▶ _Provided records_
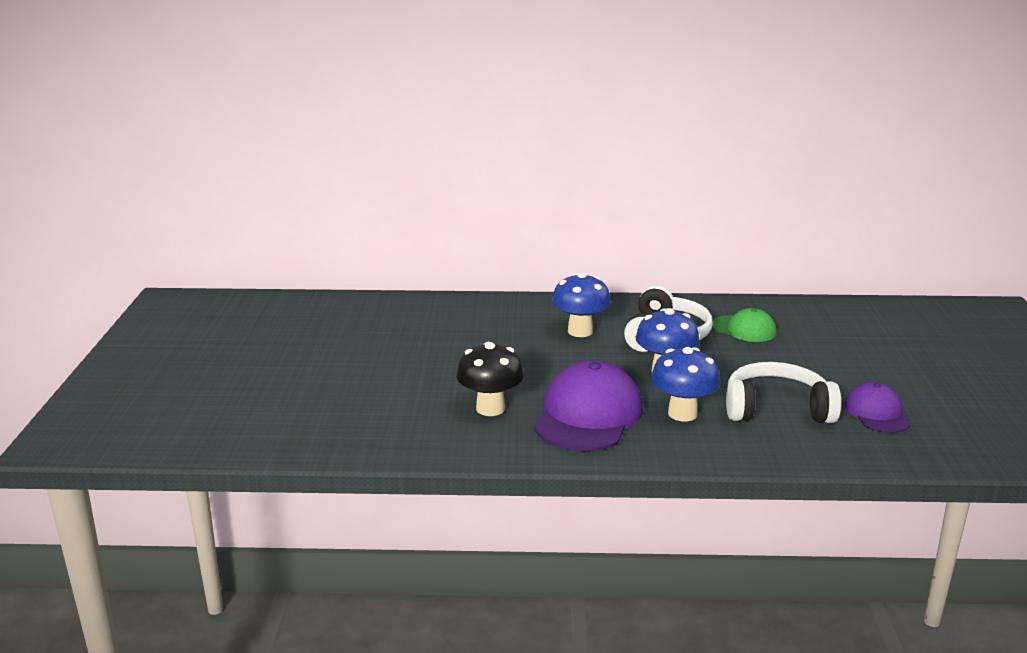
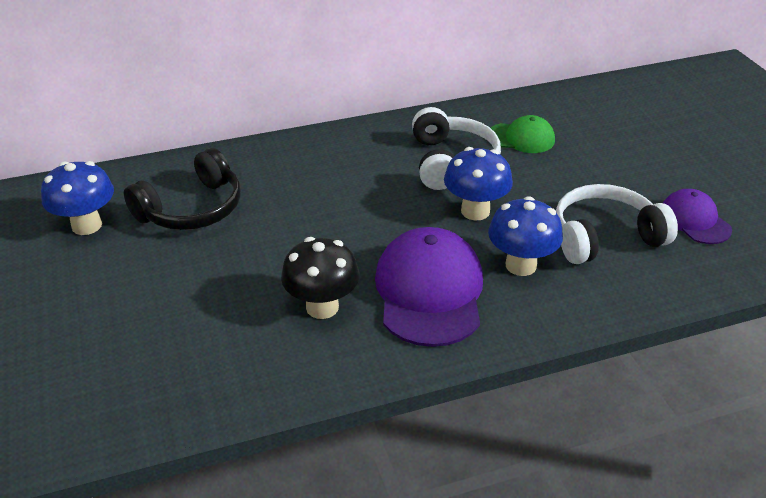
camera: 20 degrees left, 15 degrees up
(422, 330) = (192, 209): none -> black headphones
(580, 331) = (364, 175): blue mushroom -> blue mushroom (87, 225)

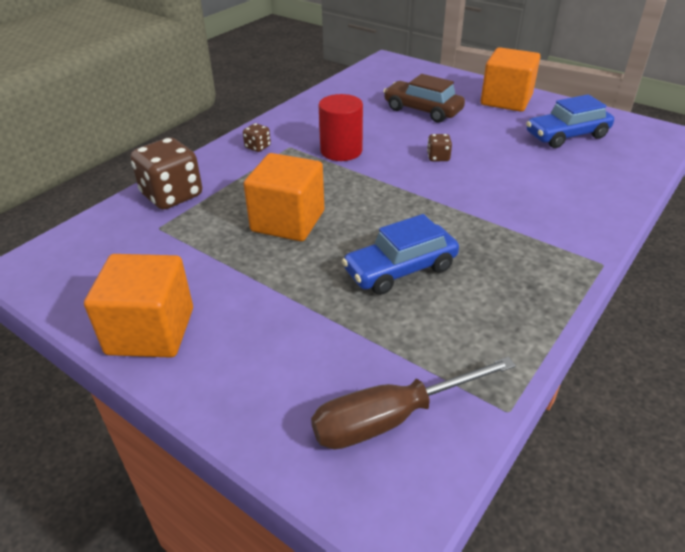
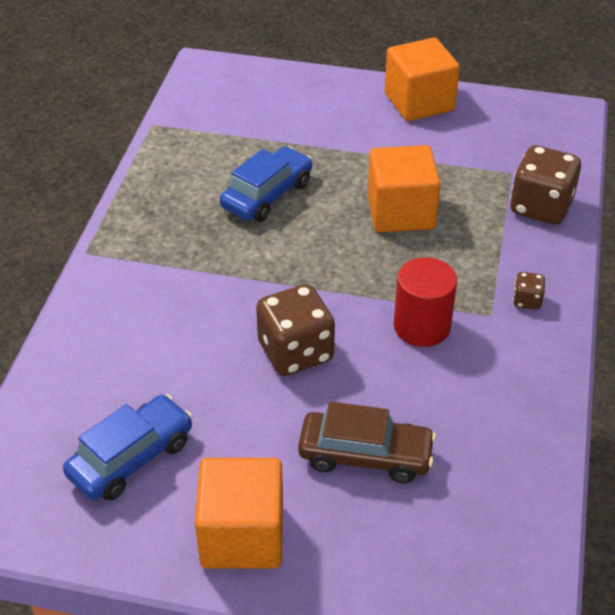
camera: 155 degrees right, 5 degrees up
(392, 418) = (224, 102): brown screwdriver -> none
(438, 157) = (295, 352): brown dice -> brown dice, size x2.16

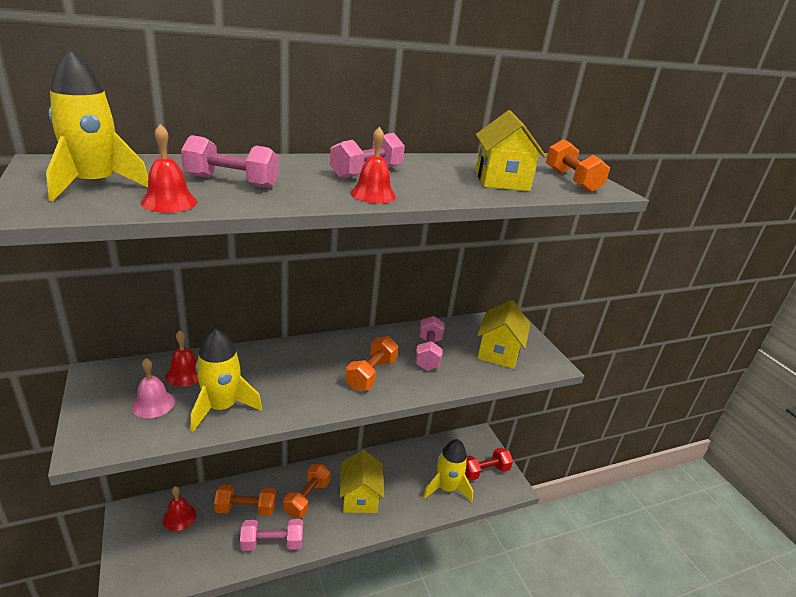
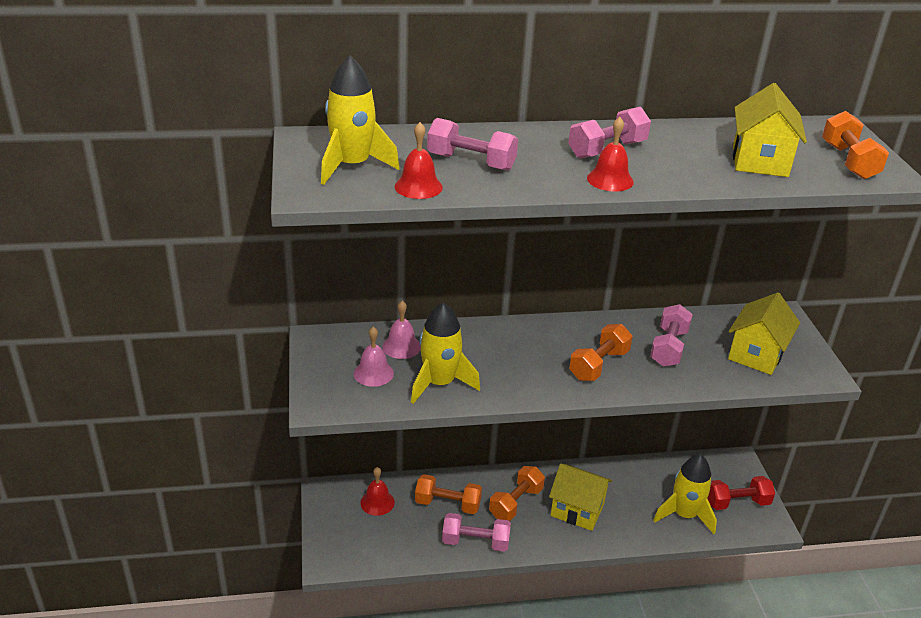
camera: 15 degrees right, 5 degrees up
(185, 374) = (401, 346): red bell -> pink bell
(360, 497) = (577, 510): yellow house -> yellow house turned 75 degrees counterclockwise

▶ _Task objective_
Word for word, restate all of the data, but do not copy the pictures.

▶ _Result of this task_
camera: 20 degrees left, 15 degrees up
(422, 330) = (192, 209): none -> black headphones
(580, 331) = (364, 175): blue mushroom -> blue mushroom (87, 225)

camera: 155 degrees right, 5 degrees up
(392, 418) = (224, 102): brown screwdriver -> none
(438, 157) = (295, 352): brown dice -> brown dice, size x2.16

camera: 15 degrees right, 5 degrees up
(185, 374) = (401, 346): red bell -> pink bell
(360, 497) = (577, 510): yellow house -> yellow house turned 75 degrees counterclockwise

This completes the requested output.